Exercise details:
Return the records that follow unaltered. Omit every picture.

○ ○ ○ ○

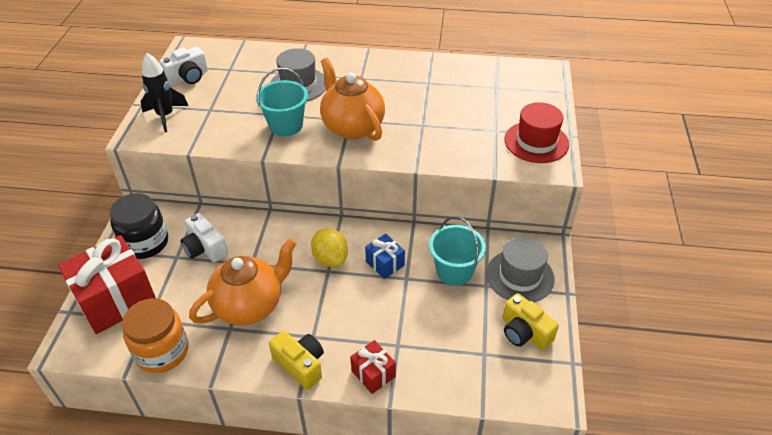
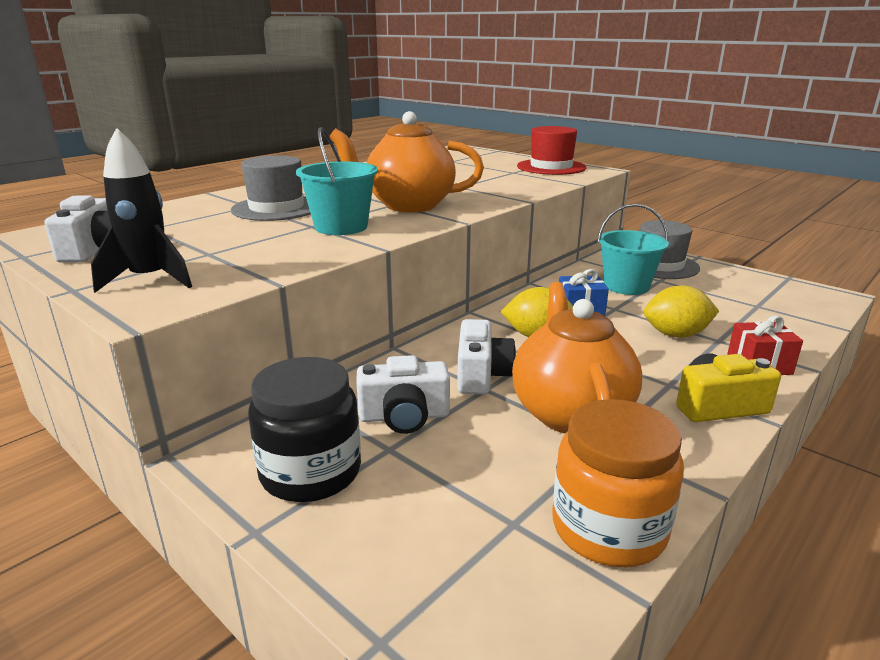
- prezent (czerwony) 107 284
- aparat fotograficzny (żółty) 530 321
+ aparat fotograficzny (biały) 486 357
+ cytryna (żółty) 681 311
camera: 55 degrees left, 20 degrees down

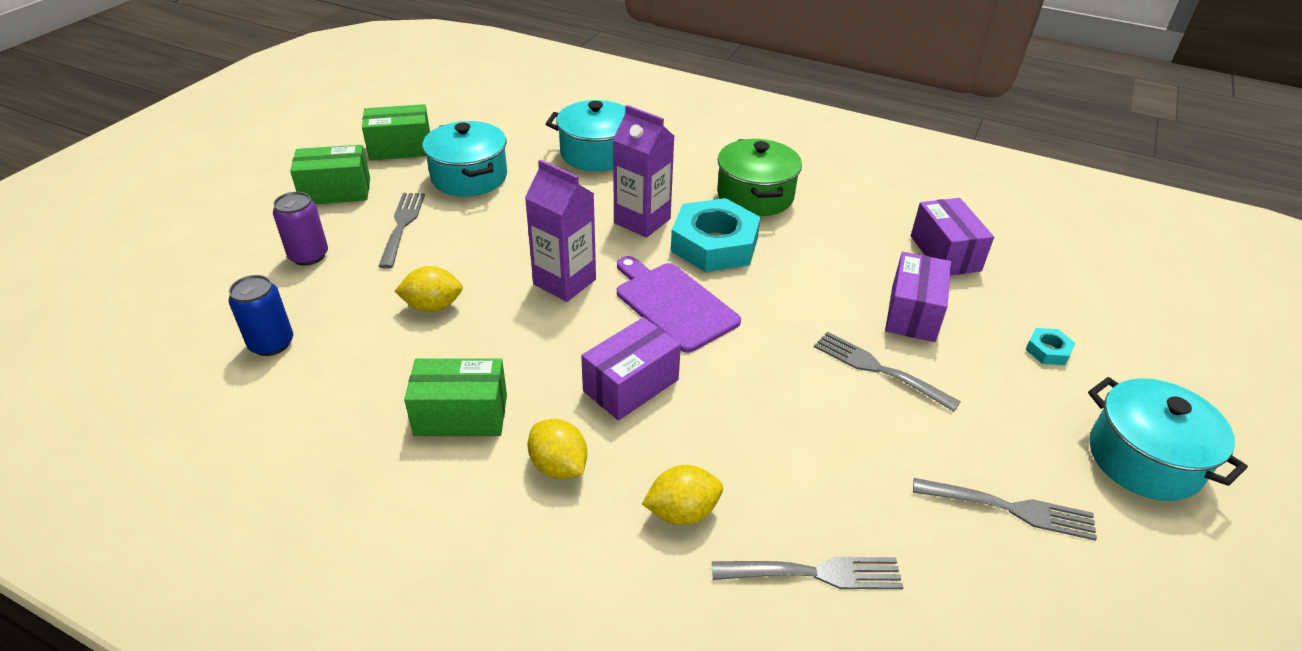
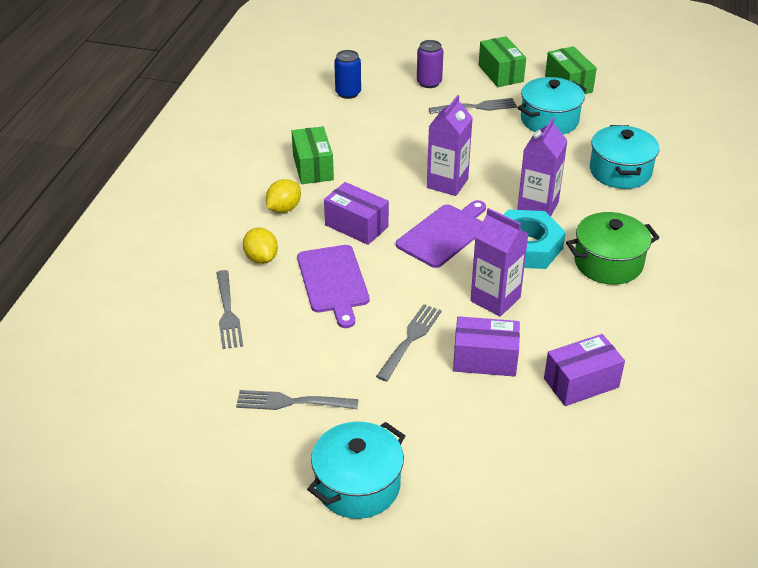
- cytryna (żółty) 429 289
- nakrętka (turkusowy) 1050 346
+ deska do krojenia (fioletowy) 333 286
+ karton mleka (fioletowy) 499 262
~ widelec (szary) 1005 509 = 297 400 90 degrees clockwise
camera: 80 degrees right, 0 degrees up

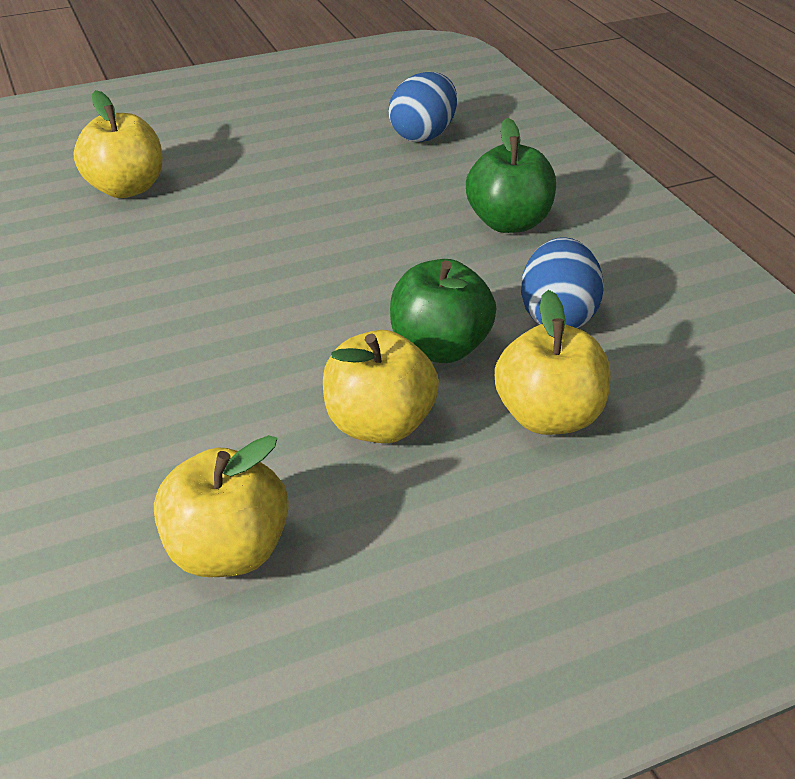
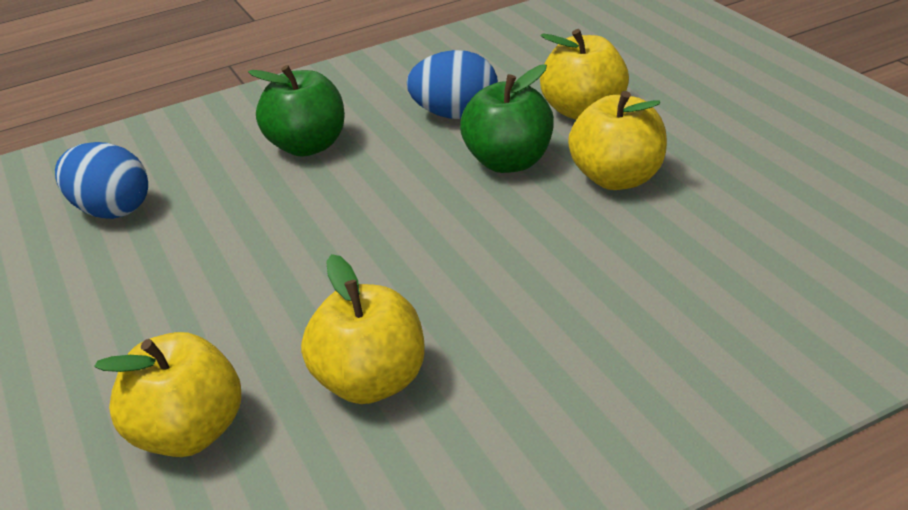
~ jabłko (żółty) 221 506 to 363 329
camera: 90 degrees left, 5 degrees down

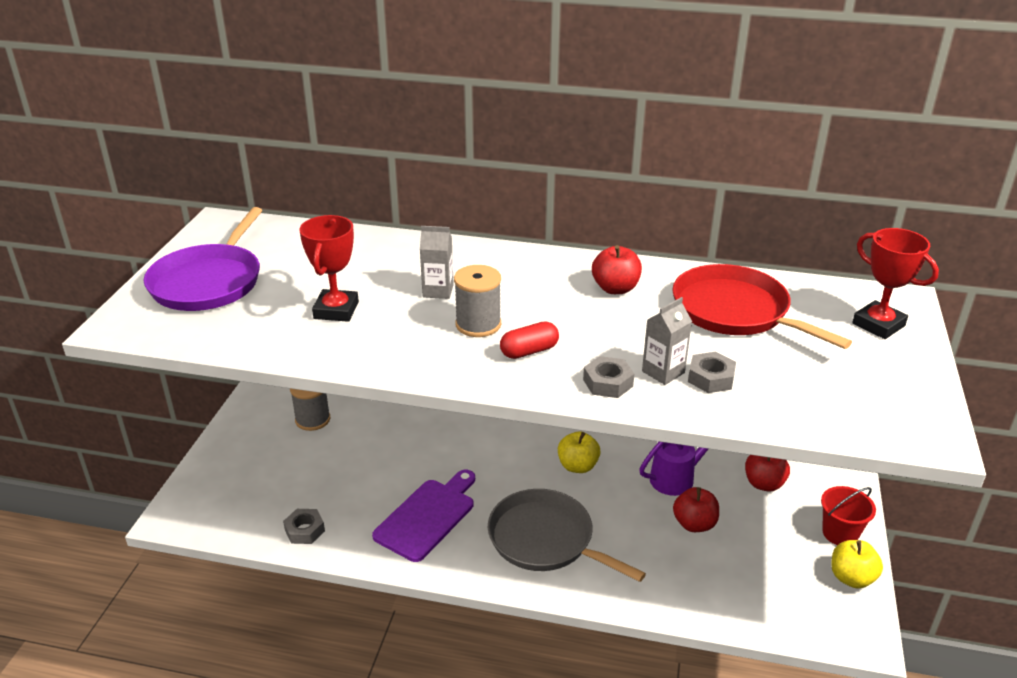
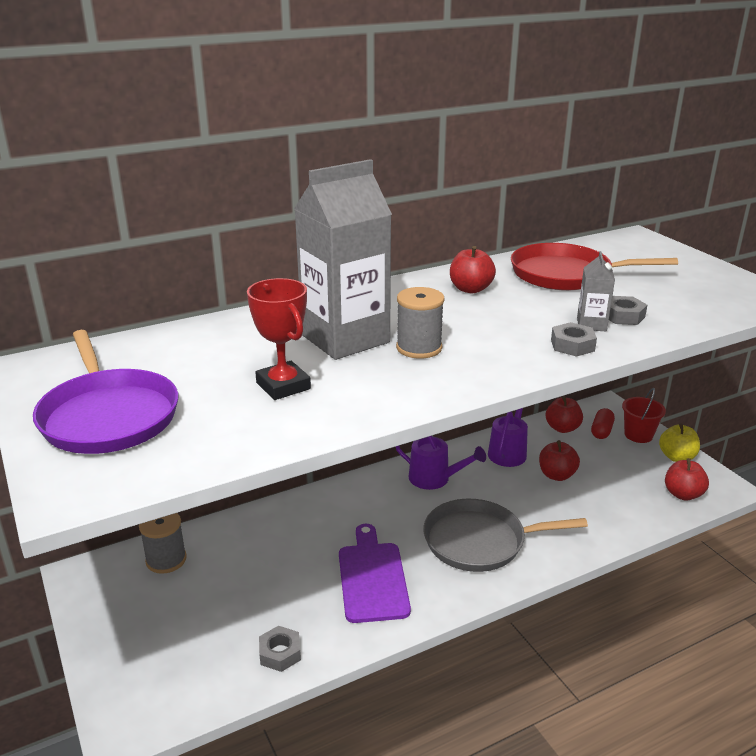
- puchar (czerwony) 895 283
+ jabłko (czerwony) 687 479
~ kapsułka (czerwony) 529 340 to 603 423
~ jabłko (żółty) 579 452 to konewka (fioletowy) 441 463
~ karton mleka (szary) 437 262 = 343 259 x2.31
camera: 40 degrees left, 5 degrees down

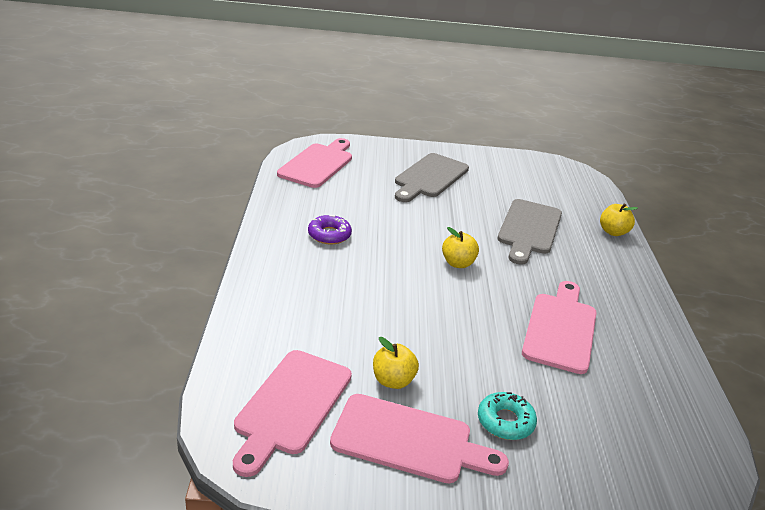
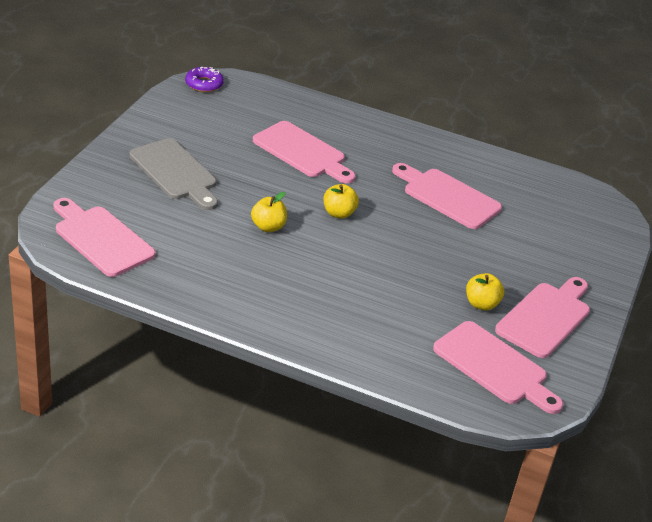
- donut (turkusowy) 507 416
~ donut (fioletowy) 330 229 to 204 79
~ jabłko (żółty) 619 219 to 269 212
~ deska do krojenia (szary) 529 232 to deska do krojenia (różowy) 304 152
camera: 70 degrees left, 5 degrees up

○ ○ ○ ○

Written response:
- prezent (czerwony) 107 284
- aparat fotograficzny (żółty) 530 321
+ aparat fotograficzny (biały) 486 357
+ cytryna (żółty) 681 311
camera: 55 degrees left, 20 degrees down

- cytryna (żółty) 429 289
- nakrętka (turkusowy) 1050 346
+ deska do krojenia (fioletowy) 333 286
+ karton mleka (fioletowy) 499 262
~ widelec (szary) 1005 509 = 297 400 90 degrees clockwise
camera: 80 degrees right, 0 degrees up

~ jabłko (żółty) 221 506 to 363 329
camera: 90 degrees left, 5 degrees down

- puchar (czerwony) 895 283
+ jabłko (czerwony) 687 479
~ kapsułka (czerwony) 529 340 to 603 423
~ jabłko (żółty) 579 452 to konewka (fioletowy) 441 463
~ karton mleka (szary) 437 262 = 343 259 x2.31
camera: 40 degrees left, 5 degrees down

- donut (turkusowy) 507 416
~ donut (fioletowy) 330 229 to 204 79
~ jabłko (żółty) 619 219 to 269 212
~ deska do krojenia (szary) 529 232 to deska do krojenia (różowy) 304 152
camera: 70 degrees left, 5 degrees up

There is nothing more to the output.